[TASK STATEMENT]: Pictures do not belong in the copy; restate the records below word for word.

[EXTRACTED DATA]:
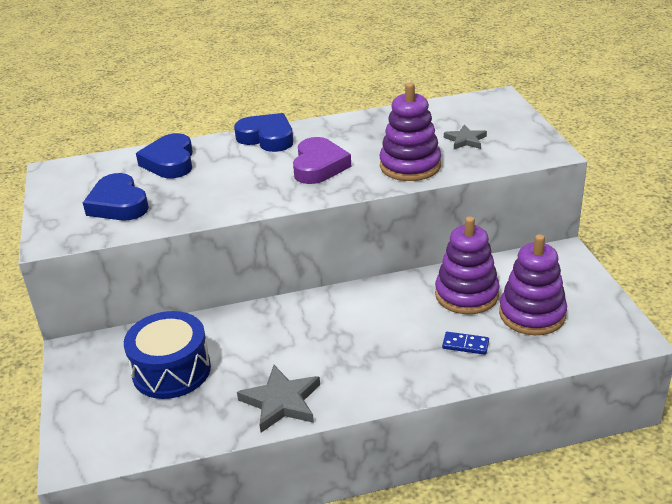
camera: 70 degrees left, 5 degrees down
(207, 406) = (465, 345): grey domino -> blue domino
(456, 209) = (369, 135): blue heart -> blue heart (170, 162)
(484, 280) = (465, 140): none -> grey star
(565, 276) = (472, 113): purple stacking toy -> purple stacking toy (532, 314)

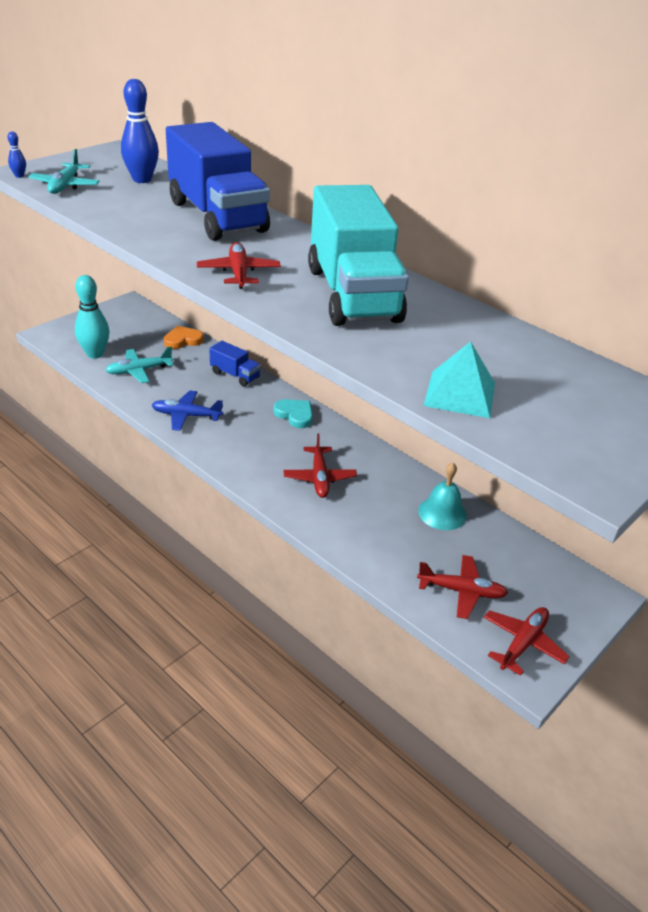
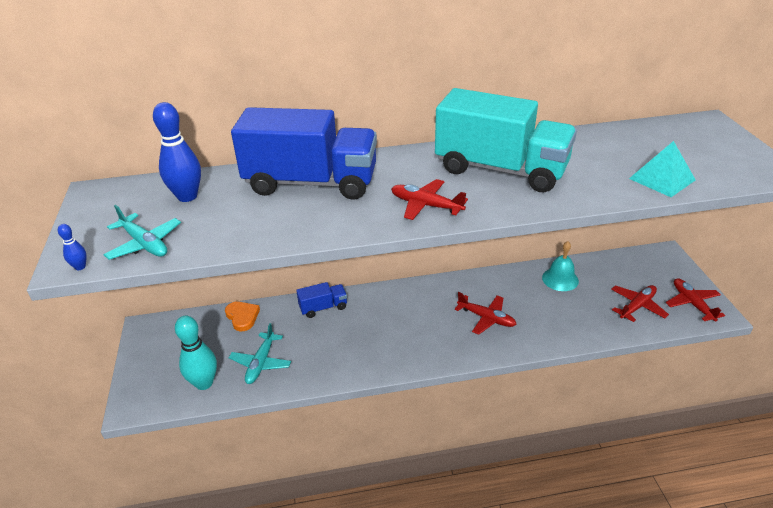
camera: 50 degrees left, 0 degrees up
(183, 340) = (242, 317): orange heart -> orange heart turned 135 degrees clockwise
(186, 416) = (353, 359): blue plane -> none
(295, 415) = (403, 298): turquoise heart -> none

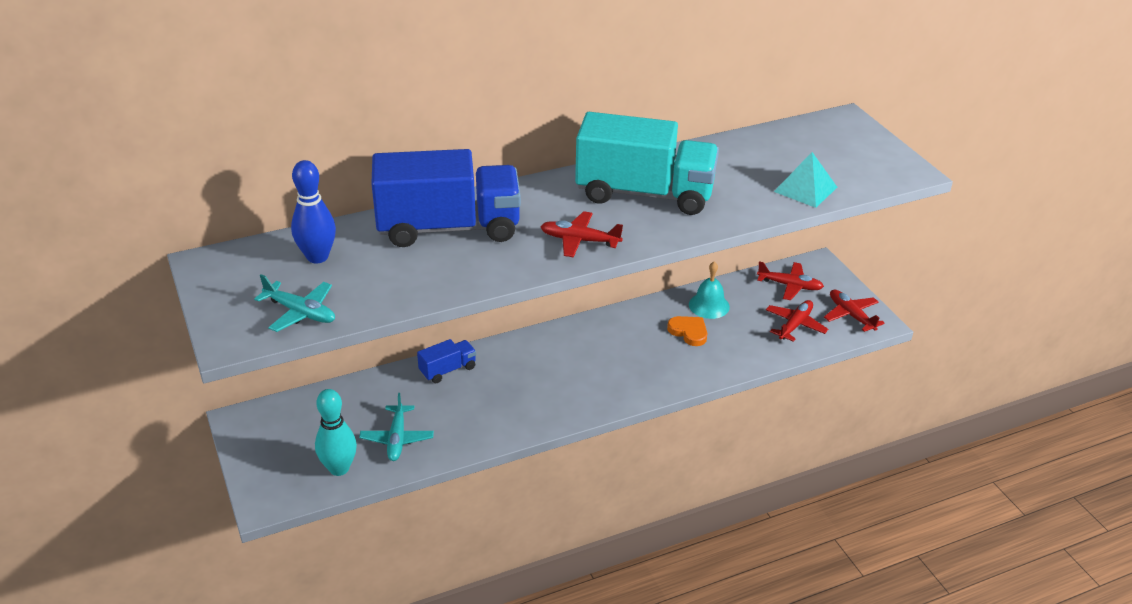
camera: 15 degrees left, 0 degrees up
(80, 267) = (244, 343): blue bowling pin -> none
(242, 317) = (354, 392): orange heart -> orange heart (689, 332)
(486, 318) = (637, 358): red plane -> red plane (790, 286)

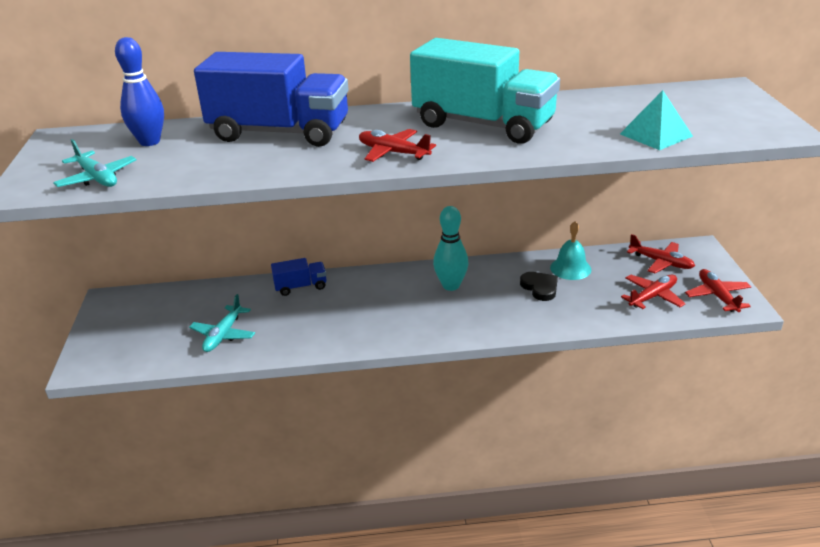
camera: 20 degrees right, 5 degrees down
(339, 468) = (160, 350): turquoise bowling pin -> turquoise bowling pin (451, 285)
(689, 332) = (540, 288): orange heart -> black heart

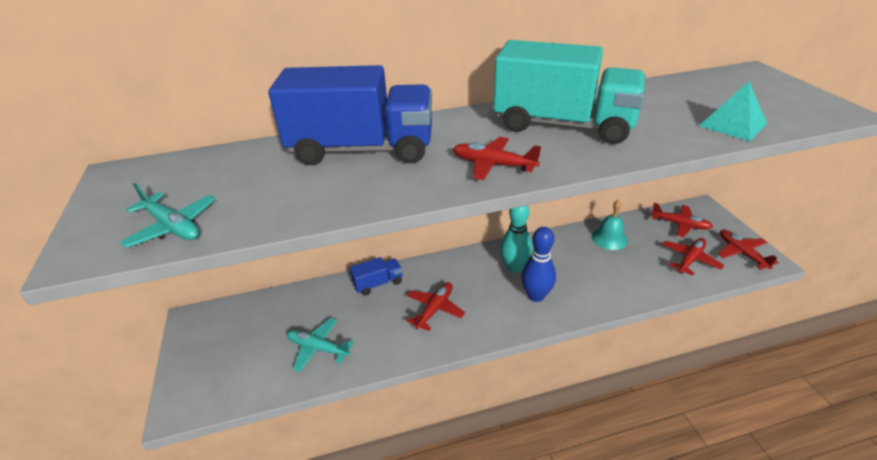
camera: 10 degrees left, 5 degrees up
(150, 142) = (223, 171): blue bowling pin -> blue bowling pin (536, 296)
(223, 335) = (318, 348): turquoise plane -> turquoise plane turned 105 degrees clockwise
(351, 314) = (435, 309): none -> red plane
(540, 288) = (592, 261): black heart -> none

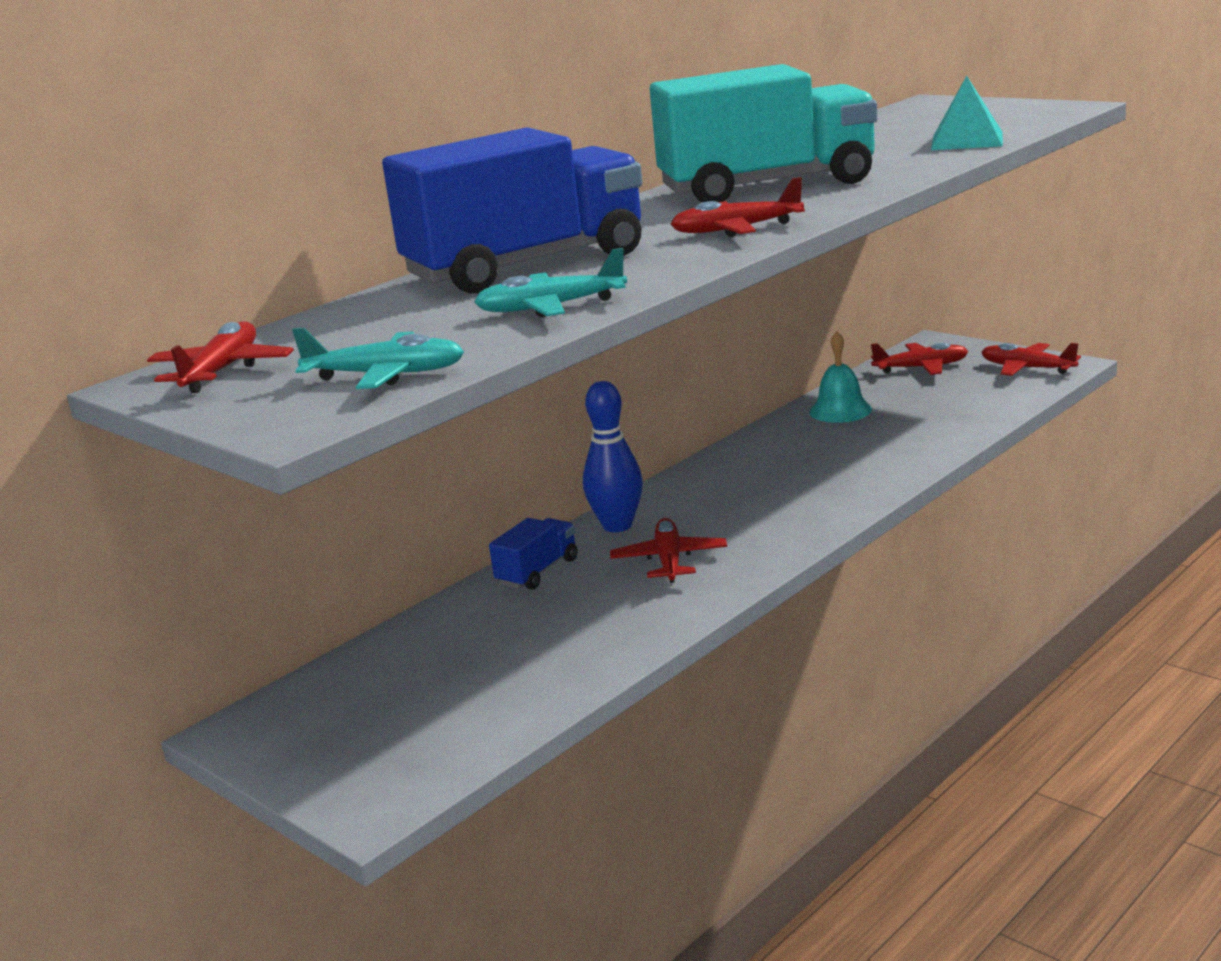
camera: 30 degrees left, 15 degrees down
(318, 348) = (532, 663): turquoise plane -> turquoise plane (550, 308)
(514, 267) = (737, 482): turquoise bowling pin -> none
(536, 296) = (804, 495): blue bowling pin -> blue bowling pin (617, 526)
(690, 259) = (970, 395): red plane -> red plane (222, 371)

[EXERCISE RESPONSE]:
camera: 70 degrees left, 5 degrees down
(207, 406) = (465, 345): grey domino -> blue domino
(456, 209) = (369, 135): blue heart -> blue heart (170, 162)
(484, 280) = (465, 140): none -> grey star
(565, 276) = (472, 113): purple stacking toy -> purple stacking toy (532, 314)

camera: 50 degrees left, 0 degrees up
(183, 340) = (242, 317): orange heart -> orange heart turned 135 degrees clockwise
(186, 416) = (353, 359): blue plane -> none
(295, 415) = (403, 298): turquoise heart -> none

camera: 15 degrees left, 0 degrees up
(80, 267) = (244, 343): blue bowling pin -> none
(242, 317) = (354, 392): orange heart -> orange heart (689, 332)
(486, 318) = (637, 358): red plane -> red plane (790, 286)

camera: 20 degrees right, 5 degrees down
(339, 468) = (160, 350): turquoise bowling pin -> turquoise bowling pin (451, 285)
(689, 332) = (540, 288): orange heart -> black heart

camera: 10 degrees left, 5 degrees up
(150, 142) = (223, 171): blue bowling pin -> blue bowling pin (536, 296)
(223, 335) = (318, 348): turquoise plane -> turquoise plane turned 105 degrees clockwise
(351, 314) = (435, 309): none -> red plane
(540, 288) = (592, 261): black heart -> none

camera: 30 degrees left, 15 degrees down
(318, 348) = (532, 663): turquoise plane -> turquoise plane (550, 308)
(514, 267) = (737, 482): turquoise bowling pin -> none
(536, 296) = (804, 495): blue bowling pin -> blue bowling pin (617, 526)
(690, 259) = (970, 395): red plane -> red plane (222, 371)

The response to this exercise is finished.